Object correspondence data:
= Beginning of Section =
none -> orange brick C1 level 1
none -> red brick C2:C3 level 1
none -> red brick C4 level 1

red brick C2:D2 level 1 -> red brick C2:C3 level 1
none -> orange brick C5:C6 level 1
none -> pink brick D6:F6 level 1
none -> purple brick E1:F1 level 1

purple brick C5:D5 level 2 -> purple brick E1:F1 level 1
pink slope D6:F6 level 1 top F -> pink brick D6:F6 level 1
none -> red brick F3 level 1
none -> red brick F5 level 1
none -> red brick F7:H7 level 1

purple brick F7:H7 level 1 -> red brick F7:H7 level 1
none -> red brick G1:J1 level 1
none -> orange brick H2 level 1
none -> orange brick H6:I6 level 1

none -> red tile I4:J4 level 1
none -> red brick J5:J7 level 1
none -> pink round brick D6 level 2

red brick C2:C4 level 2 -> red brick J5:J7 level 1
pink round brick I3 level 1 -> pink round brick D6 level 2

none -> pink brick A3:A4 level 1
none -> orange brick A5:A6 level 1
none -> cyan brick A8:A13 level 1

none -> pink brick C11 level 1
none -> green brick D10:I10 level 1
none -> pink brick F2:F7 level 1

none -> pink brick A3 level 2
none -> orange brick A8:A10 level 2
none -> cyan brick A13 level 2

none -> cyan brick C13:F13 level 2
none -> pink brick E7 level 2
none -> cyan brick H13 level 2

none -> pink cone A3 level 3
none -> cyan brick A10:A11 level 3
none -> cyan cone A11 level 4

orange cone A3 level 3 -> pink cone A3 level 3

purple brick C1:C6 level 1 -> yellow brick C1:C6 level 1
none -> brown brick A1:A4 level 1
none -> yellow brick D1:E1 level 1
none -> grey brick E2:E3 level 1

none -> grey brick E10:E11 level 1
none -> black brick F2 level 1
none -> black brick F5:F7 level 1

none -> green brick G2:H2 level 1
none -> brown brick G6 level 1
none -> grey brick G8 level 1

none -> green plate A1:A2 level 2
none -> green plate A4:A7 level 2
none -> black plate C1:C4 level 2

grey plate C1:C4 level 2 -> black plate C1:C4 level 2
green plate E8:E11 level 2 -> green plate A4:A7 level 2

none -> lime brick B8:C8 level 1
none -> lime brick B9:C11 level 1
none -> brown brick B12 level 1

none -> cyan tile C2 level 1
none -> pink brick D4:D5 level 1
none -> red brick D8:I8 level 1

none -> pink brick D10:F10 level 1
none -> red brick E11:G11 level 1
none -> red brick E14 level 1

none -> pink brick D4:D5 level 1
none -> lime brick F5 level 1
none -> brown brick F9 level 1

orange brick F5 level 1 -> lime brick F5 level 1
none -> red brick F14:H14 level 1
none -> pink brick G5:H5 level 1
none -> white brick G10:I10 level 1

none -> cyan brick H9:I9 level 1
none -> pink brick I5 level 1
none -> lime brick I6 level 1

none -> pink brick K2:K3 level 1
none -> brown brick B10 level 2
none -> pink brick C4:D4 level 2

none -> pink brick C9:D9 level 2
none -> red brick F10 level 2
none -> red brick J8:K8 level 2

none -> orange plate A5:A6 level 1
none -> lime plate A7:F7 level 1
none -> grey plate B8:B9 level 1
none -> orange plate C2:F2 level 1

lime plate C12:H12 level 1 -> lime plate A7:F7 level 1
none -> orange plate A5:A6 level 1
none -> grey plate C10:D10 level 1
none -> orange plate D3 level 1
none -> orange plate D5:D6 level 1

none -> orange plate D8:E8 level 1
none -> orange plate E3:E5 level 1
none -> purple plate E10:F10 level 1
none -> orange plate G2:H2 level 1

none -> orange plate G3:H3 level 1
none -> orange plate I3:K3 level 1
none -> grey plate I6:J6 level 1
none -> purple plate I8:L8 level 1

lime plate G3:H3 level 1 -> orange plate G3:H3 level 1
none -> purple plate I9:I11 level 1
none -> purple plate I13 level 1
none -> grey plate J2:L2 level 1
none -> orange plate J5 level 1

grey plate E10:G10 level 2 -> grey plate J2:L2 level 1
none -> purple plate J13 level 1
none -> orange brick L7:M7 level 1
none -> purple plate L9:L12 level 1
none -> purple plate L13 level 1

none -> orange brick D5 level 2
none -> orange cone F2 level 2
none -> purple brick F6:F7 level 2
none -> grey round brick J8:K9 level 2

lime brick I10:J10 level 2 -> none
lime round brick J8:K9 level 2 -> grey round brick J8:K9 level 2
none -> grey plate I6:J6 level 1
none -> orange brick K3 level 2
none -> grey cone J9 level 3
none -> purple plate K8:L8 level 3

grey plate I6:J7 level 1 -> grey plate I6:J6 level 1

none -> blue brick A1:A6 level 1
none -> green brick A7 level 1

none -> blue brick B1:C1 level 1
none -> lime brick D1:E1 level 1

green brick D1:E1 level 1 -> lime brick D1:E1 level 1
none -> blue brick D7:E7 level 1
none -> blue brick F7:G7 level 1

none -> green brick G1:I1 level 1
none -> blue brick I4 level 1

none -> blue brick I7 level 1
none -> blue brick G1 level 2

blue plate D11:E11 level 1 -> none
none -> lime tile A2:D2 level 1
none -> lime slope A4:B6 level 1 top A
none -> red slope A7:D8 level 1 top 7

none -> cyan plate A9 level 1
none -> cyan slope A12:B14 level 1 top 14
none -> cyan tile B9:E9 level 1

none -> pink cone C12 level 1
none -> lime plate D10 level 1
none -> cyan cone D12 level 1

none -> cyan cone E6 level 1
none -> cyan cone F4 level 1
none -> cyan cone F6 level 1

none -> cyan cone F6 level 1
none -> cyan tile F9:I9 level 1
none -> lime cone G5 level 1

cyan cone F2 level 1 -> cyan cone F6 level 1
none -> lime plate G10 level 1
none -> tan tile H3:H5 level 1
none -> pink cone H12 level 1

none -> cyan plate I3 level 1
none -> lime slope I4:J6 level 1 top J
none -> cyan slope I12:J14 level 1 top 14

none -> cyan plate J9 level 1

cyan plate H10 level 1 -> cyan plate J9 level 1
= End of Section =
Would you copy out each record precisely as it stands?

Output of the exercise:
none -> orange brick C1 level 1
none -> red brick C2:C3 level 1
none -> red brick C4 level 1

red brick C2:D2 level 1 -> red brick C2:C3 level 1
none -> orange brick C5:C6 level 1
none -> pink brick D6:F6 level 1
none -> purple brick E1:F1 level 1

purple brick C5:D5 level 2 -> purple brick E1:F1 level 1
pink slope D6:F6 level 1 top F -> pink brick D6:F6 level 1
none -> red brick F3 level 1
none -> red brick F5 level 1
none -> red brick F7:H7 level 1

purple brick F7:H7 level 1 -> red brick F7:H7 level 1
none -> red brick G1:J1 level 1
none -> orange brick H2 level 1
none -> orange brick H6:I6 level 1

none -> red tile I4:J4 level 1
none -> red brick J5:J7 level 1
none -> pink round brick D6 level 2

red brick C2:C4 level 2 -> red brick J5:J7 level 1
pink round brick I3 level 1 -> pink round brick D6 level 2

none -> pink brick A3:A4 level 1
none -> orange brick A5:A6 level 1
none -> cyan brick A8:A13 level 1

none -> pink brick C11 level 1
none -> green brick D10:I10 level 1
none -> pink brick F2:F7 level 1

none -> pink brick A3 level 2
none -> orange brick A8:A10 level 2
none -> cyan brick A13 level 2

none -> cyan brick C13:F13 level 2
none -> pink brick E7 level 2
none -> cyan brick H13 level 2

none -> pink cone A3 level 3
none -> cyan brick A10:A11 level 3
none -> cyan cone A11 level 4

orange cone A3 level 3 -> pink cone A3 level 3

purple brick C1:C6 level 1 -> yellow brick C1:C6 level 1
none -> brown brick A1:A4 level 1
none -> yellow brick D1:E1 level 1
none -> grey brick E2:E3 level 1

none -> grey brick E10:E11 level 1
none -> black brick F2 level 1
none -> black brick F5:F7 level 1

none -> green brick G2:H2 level 1
none -> brown brick G6 level 1
none -> grey brick G8 level 1

none -> green plate A1:A2 level 2
none -> green plate A4:A7 level 2
none -> black plate C1:C4 level 2

grey plate C1:C4 level 2 -> black plate C1:C4 level 2
green plate E8:E11 level 2 -> green plate A4:A7 level 2

none -> lime brick B8:C8 level 1
none -> lime brick B9:C11 level 1
none -> brown brick B12 level 1

none -> cyan tile C2 level 1
none -> pink brick D4:D5 level 1
none -> red brick D8:I8 level 1

none -> pink brick D10:F10 level 1
none -> red brick E11:G11 level 1
none -> red brick E14 level 1

none -> pink brick D4:D5 level 1
none -> lime brick F5 level 1
none -> brown brick F9 level 1

orange brick F5 level 1 -> lime brick F5 level 1
none -> red brick F14:H14 level 1
none -> pink brick G5:H5 level 1
none -> white brick G10:I10 level 1

none -> cyan brick H9:I9 level 1
none -> pink brick I5 level 1
none -> lime brick I6 level 1

none -> pink brick K2:K3 level 1
none -> brown brick B10 level 2
none -> pink brick C4:D4 level 2

none -> pink brick C9:D9 level 2
none -> red brick F10 level 2
none -> red brick J8:K8 level 2

none -> orange plate A5:A6 level 1
none -> lime plate A7:F7 level 1
none -> grey plate B8:B9 level 1
none -> orange plate C2:F2 level 1

lime plate C12:H12 level 1 -> lime plate A7:F7 level 1
none -> orange plate A5:A6 level 1
none -> grey plate C10:D10 level 1
none -> orange plate D3 level 1
none -> orange plate D5:D6 level 1

none -> orange plate D8:E8 level 1
none -> orange plate E3:E5 level 1
none -> purple plate E10:F10 level 1
none -> orange plate G2:H2 level 1

none -> orange plate G3:H3 level 1
none -> orange plate I3:K3 level 1
none -> grey plate I6:J6 level 1
none -> purple plate I8:L8 level 1

lime plate G3:H3 level 1 -> orange plate G3:H3 level 1
none -> purple plate I9:I11 level 1
none -> purple plate I13 level 1
none -> grey plate J2:L2 level 1
none -> orange plate J5 level 1

grey plate E10:G10 level 2 -> grey plate J2:L2 level 1
none -> purple plate J13 level 1
none -> orange brick L7:M7 level 1
none -> purple plate L9:L12 level 1
none -> purple plate L13 level 1

none -> orange brick D5 level 2
none -> orange cone F2 level 2
none -> purple brick F6:F7 level 2
none -> grey round brick J8:K9 level 2

lime brick I10:J10 level 2 -> none
lime round brick J8:K9 level 2 -> grey round brick J8:K9 level 2
none -> grey plate I6:J6 level 1
none -> orange brick K3 level 2
none -> grey cone J9 level 3
none -> purple plate K8:L8 level 3

grey plate I6:J7 level 1 -> grey plate I6:J6 level 1

none -> blue brick A1:A6 level 1
none -> green brick A7 level 1

none -> blue brick B1:C1 level 1
none -> lime brick D1:E1 level 1

green brick D1:E1 level 1 -> lime brick D1:E1 level 1
none -> blue brick D7:E7 level 1
none -> blue brick F7:G7 level 1

none -> green brick G1:I1 level 1
none -> blue brick I4 level 1

none -> blue brick I7 level 1
none -> blue brick G1 level 2

blue plate D11:E11 level 1 -> none
none -> lime tile A2:D2 level 1
none -> lime slope A4:B6 level 1 top A
none -> red slope A7:D8 level 1 top 7

none -> cyan plate A9 level 1
none -> cyan slope A12:B14 level 1 top 14
none -> cyan tile B9:E9 level 1

none -> pink cone C12 level 1
none -> lime plate D10 level 1
none -> cyan cone D12 level 1

none -> cyan cone E6 level 1
none -> cyan cone F4 level 1
none -> cyan cone F6 level 1

none -> cyan cone F6 level 1
none -> cyan tile F9:I9 level 1
none -> lime cone G5 level 1

cyan cone F2 level 1 -> cyan cone F6 level 1
none -> lime plate G10 level 1
none -> tan tile H3:H5 level 1
none -> pink cone H12 level 1

none -> cyan plate I3 level 1
none -> lime slope I4:J6 level 1 top J
none -> cyan slope I12:J14 level 1 top 14

none -> cyan plate J9 level 1

cyan plate H10 level 1 -> cyan plate J9 level 1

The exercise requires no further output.